:: GOAL OF THE EXERCISE ::
Restate word for word the lines of the records below, starting at the line that contains "Scripts: [772,570,801,593] ->" and ending at the line that contains "Korna: [271,549,300,577] ->", with both of those lines included and nothing else.
+-------+
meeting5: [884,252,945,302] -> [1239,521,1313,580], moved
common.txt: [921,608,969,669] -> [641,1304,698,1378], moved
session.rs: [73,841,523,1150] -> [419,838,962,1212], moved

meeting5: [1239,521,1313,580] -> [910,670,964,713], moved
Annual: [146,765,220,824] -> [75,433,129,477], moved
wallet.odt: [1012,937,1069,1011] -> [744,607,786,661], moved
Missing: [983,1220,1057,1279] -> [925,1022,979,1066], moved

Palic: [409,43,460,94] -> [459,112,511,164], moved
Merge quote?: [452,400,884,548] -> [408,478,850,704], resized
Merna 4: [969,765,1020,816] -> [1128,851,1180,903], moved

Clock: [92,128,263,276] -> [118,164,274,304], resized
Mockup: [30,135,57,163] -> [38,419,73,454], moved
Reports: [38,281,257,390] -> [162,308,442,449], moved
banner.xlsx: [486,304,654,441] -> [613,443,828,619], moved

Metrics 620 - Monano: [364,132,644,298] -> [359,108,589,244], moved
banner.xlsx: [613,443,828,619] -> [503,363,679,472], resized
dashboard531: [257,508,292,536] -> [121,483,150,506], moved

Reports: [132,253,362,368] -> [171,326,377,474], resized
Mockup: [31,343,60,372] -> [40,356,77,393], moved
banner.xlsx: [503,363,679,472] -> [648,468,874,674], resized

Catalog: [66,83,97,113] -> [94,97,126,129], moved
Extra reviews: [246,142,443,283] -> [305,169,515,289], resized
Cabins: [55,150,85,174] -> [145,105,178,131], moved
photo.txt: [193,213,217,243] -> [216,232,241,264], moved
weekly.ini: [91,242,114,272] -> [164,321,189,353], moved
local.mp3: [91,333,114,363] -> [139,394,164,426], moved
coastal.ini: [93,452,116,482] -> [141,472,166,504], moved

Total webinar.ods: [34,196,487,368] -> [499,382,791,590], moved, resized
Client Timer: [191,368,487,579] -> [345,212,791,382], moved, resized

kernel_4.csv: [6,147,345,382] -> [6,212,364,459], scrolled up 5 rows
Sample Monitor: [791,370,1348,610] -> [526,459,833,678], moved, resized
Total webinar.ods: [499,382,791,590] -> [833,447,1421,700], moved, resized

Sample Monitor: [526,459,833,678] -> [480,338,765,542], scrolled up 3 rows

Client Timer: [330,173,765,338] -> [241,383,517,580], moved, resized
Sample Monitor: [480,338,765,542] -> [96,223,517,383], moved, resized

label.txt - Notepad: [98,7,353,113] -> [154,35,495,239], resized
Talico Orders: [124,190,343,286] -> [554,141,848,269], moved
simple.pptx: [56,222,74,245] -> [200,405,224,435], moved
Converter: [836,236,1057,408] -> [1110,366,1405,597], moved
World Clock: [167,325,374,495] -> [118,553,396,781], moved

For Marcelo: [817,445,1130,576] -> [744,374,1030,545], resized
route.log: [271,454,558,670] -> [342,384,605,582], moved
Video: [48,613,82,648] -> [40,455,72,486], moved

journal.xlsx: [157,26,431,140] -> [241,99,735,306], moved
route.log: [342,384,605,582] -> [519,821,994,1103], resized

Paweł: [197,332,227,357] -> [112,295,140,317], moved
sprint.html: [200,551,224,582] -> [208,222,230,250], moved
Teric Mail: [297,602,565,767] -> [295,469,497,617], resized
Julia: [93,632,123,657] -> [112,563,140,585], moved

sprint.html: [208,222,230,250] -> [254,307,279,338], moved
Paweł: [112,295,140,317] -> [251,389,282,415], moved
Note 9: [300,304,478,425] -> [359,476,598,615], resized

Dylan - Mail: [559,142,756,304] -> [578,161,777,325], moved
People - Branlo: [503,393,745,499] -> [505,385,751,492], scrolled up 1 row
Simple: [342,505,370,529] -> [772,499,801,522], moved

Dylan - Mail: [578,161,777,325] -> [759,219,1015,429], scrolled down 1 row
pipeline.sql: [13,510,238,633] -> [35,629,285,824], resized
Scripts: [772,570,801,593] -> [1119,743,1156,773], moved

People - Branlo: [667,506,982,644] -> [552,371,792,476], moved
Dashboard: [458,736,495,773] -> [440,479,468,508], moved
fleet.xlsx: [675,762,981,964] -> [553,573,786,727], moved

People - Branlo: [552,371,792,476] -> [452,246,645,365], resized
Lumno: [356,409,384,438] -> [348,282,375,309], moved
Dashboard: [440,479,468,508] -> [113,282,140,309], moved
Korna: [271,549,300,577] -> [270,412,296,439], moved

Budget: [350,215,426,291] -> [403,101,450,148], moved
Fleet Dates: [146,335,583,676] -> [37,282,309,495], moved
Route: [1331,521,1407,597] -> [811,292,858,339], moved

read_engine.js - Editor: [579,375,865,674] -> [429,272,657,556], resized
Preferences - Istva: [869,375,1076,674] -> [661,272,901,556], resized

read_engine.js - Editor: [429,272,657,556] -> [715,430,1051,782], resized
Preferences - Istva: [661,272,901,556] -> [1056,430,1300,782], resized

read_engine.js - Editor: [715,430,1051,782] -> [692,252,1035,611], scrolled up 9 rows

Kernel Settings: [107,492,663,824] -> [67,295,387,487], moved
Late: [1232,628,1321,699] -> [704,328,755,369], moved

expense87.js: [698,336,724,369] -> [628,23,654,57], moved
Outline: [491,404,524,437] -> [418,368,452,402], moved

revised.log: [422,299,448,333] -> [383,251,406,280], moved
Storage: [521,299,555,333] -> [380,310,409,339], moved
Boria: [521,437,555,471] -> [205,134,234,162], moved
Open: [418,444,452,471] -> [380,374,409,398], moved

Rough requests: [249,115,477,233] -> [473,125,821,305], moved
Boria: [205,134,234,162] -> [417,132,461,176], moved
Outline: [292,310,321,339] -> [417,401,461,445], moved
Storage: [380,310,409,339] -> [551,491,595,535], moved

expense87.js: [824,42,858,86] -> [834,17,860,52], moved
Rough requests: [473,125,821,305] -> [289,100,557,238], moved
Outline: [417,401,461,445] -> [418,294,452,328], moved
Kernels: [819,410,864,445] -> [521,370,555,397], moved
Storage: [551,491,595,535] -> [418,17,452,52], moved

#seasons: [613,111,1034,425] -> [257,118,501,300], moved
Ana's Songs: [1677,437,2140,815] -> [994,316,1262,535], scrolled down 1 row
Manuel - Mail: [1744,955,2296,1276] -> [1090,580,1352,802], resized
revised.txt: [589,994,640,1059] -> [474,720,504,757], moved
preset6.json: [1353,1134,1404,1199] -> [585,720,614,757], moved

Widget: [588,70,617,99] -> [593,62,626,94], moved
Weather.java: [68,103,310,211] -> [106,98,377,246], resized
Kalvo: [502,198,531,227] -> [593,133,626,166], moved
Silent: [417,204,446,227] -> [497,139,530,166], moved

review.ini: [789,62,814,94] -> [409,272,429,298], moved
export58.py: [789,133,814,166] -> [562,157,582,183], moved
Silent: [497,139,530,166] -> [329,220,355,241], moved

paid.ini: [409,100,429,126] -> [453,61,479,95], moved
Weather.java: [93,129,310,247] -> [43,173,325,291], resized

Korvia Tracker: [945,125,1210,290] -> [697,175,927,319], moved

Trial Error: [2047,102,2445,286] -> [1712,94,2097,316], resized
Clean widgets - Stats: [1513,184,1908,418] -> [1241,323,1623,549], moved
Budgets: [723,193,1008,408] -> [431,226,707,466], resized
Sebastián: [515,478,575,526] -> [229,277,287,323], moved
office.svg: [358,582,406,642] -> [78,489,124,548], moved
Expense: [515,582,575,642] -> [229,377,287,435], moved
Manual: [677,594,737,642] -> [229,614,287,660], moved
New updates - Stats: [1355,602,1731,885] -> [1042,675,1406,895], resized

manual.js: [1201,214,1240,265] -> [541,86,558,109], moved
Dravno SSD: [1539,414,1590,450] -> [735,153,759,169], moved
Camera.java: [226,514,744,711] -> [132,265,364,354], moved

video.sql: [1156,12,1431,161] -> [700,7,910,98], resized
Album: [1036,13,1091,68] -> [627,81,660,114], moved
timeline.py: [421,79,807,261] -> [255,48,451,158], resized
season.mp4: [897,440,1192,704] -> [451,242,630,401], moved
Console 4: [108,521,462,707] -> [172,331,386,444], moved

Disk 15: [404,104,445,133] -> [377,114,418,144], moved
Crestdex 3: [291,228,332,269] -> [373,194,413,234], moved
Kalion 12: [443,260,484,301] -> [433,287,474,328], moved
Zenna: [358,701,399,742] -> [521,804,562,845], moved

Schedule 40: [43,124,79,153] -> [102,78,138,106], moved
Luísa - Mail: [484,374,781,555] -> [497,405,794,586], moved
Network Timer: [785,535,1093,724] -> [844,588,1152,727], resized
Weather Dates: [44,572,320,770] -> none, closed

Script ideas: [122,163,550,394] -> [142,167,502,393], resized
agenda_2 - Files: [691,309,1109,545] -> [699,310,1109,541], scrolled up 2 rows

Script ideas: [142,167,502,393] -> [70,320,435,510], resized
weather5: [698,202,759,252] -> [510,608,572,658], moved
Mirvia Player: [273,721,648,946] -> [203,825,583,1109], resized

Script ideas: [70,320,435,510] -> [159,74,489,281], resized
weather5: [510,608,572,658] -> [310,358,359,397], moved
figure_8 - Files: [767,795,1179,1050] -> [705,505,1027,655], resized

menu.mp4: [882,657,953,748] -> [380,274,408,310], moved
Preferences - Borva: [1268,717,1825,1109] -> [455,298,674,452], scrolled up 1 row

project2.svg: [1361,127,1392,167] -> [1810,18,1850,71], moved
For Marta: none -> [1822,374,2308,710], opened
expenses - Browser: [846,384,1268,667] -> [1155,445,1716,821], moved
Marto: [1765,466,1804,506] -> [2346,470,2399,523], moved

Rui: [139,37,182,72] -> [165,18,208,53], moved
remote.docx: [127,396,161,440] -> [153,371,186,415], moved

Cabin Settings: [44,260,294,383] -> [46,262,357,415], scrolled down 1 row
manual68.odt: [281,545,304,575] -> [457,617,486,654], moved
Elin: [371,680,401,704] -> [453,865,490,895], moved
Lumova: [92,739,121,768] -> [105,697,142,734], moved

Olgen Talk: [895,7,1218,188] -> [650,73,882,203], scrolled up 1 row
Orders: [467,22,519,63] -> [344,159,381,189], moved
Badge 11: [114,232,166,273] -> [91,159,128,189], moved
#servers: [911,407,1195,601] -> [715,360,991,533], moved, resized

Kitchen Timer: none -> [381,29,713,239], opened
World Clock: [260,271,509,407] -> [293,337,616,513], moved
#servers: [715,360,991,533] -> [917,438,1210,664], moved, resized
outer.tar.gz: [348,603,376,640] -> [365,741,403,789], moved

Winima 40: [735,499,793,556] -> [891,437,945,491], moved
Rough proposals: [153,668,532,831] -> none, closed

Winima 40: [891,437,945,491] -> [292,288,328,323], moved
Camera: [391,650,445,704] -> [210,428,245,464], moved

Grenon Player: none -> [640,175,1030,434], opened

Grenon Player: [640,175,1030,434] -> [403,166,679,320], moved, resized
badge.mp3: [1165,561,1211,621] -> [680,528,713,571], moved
+-------+
:: SOLUTION FOR THIS EXERCISE ::
Scripts: [772,570,801,593] -> [1119,743,1156,773], moved

People - Branlo: [667,506,982,644] -> [552,371,792,476], moved
Dashboard: [458,736,495,773] -> [440,479,468,508], moved
fleet.xlsx: [675,762,981,964] -> [553,573,786,727], moved

People - Branlo: [552,371,792,476] -> [452,246,645,365], resized
Lumno: [356,409,384,438] -> [348,282,375,309], moved
Dashboard: [440,479,468,508] -> [113,282,140,309], moved
Korna: [271,549,300,577] -> [270,412,296,439], moved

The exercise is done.